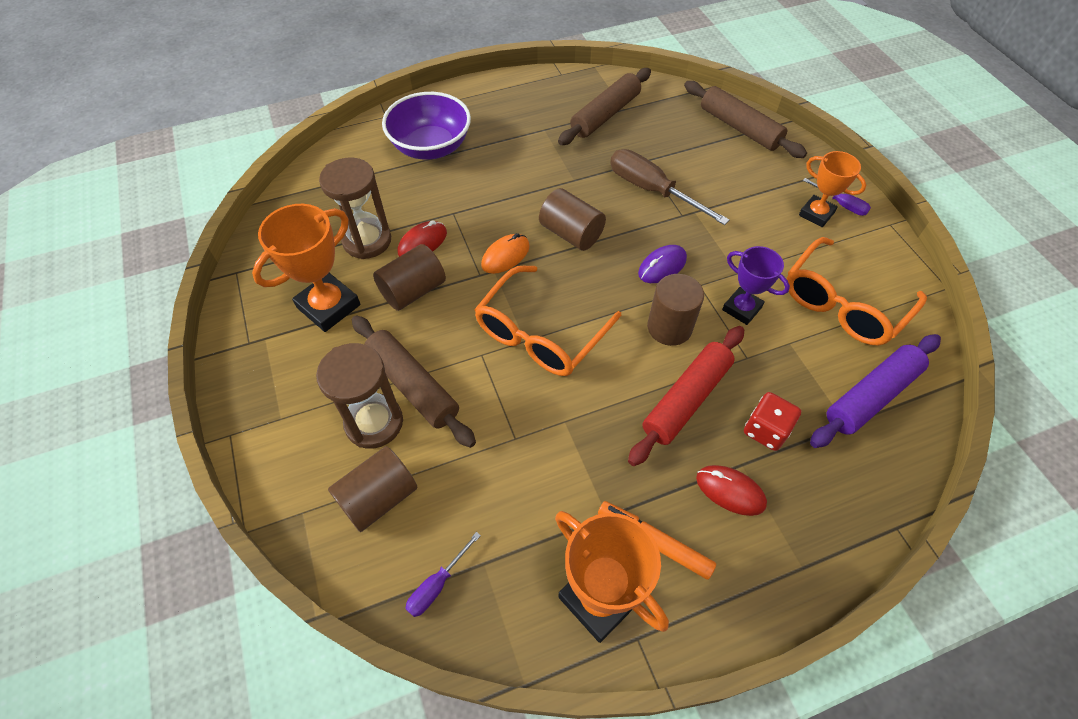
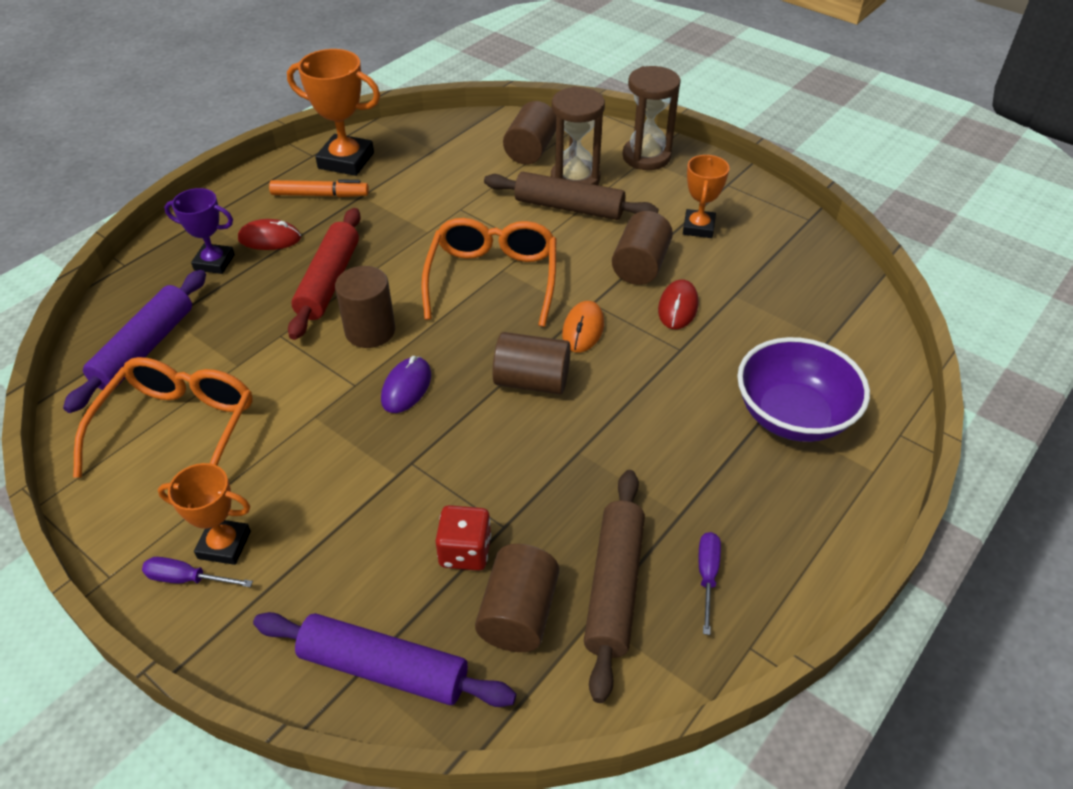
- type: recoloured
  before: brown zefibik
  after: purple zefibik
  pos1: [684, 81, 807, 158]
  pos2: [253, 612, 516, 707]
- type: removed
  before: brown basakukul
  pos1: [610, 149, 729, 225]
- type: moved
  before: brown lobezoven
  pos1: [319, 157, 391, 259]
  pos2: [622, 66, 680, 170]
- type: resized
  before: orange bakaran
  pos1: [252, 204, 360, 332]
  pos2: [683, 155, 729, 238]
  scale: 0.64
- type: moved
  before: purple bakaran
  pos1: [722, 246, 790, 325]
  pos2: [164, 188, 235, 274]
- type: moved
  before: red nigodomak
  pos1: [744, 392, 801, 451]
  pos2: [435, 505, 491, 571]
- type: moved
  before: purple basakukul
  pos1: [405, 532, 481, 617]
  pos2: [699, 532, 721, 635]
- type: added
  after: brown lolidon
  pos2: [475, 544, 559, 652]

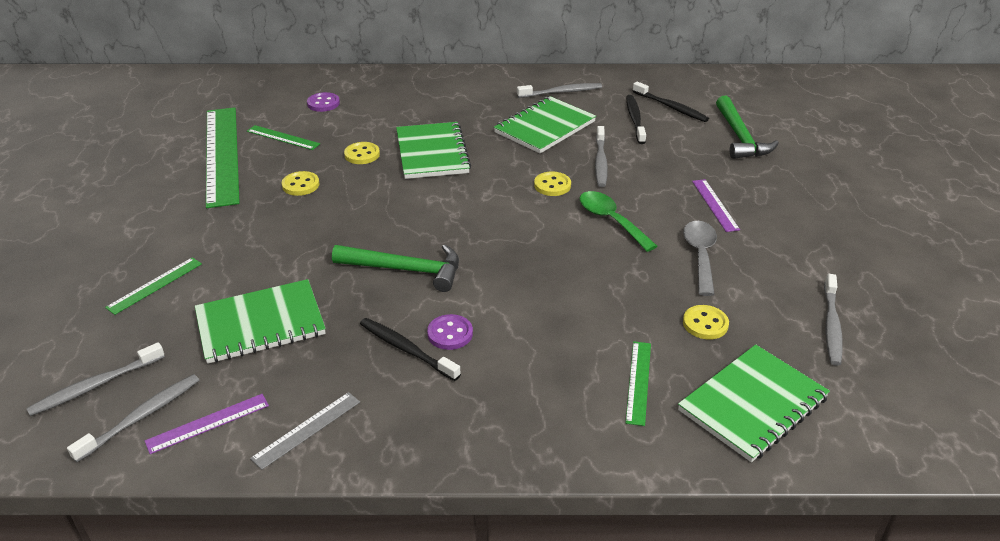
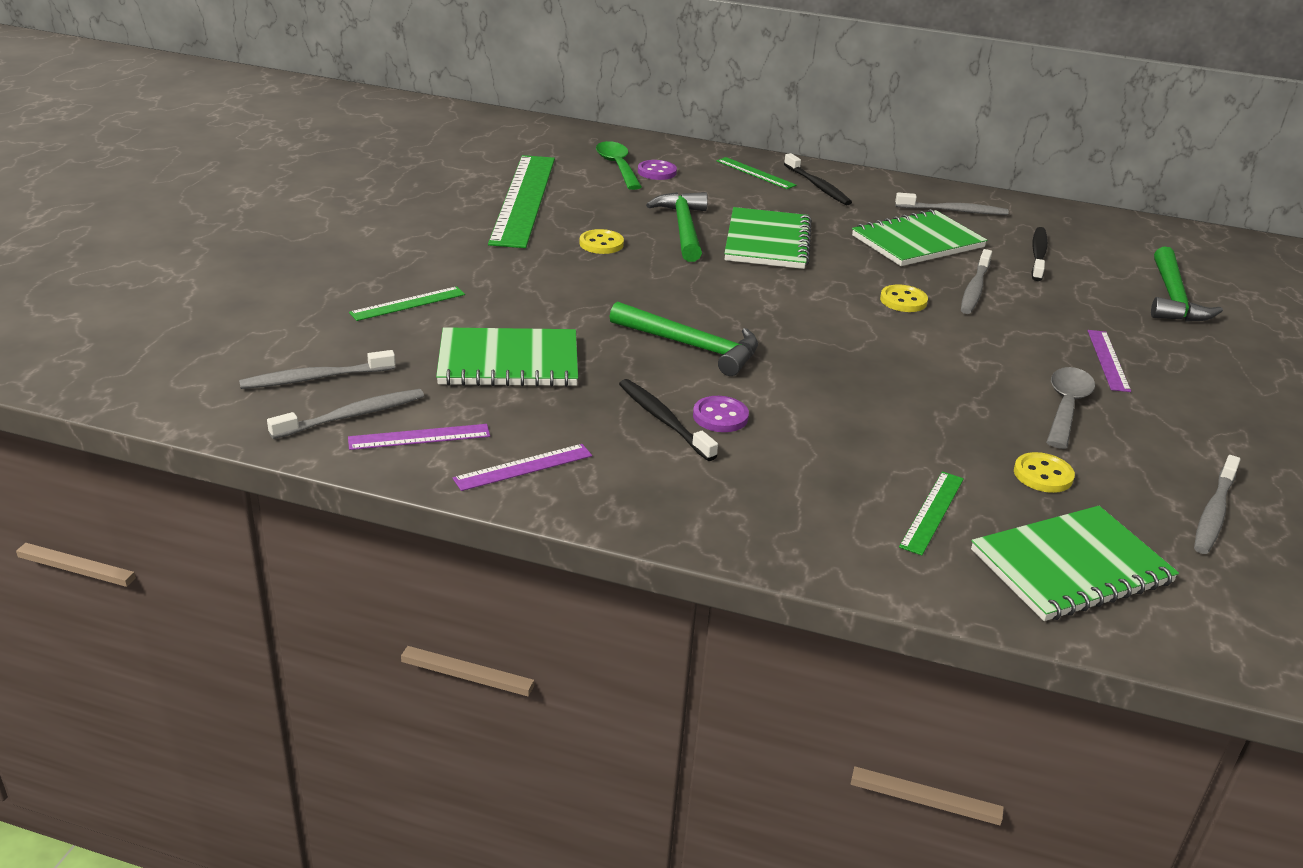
- type: moved
  before: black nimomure
  pos1: [633, 82, 709, 122]
  pos2: [784, 153, 852, 205]
- type: moved
  before: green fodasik
  pos1: [247, 125, 320, 150]
  pos2: [716, 157, 797, 189]
- type: replaced
  before:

## Problem description
When you reach the line containing "pos2: [435, 505, 491, 571]" in the records above, write out that line and every line after it through the end, exactly, but omit the pictures.

## Reply
  pos2: [435, 505, 491, 571]
- type: moved
  before: purple basakukul
  pos1: [405, 532, 481, 617]
  pos2: [699, 532, 721, 635]
- type: added
  after: brown lolidon
  pos2: [475, 544, 559, 652]

- type: moved
  before: black nimomure
  pos1: [633, 82, 709, 122]
  pos2: [784, 153, 852, 205]
- type: moved
  before: green fodasik
  pos1: [247, 125, 320, 150]
  pos2: [716, 157, 797, 189]
- type: replaced
  before:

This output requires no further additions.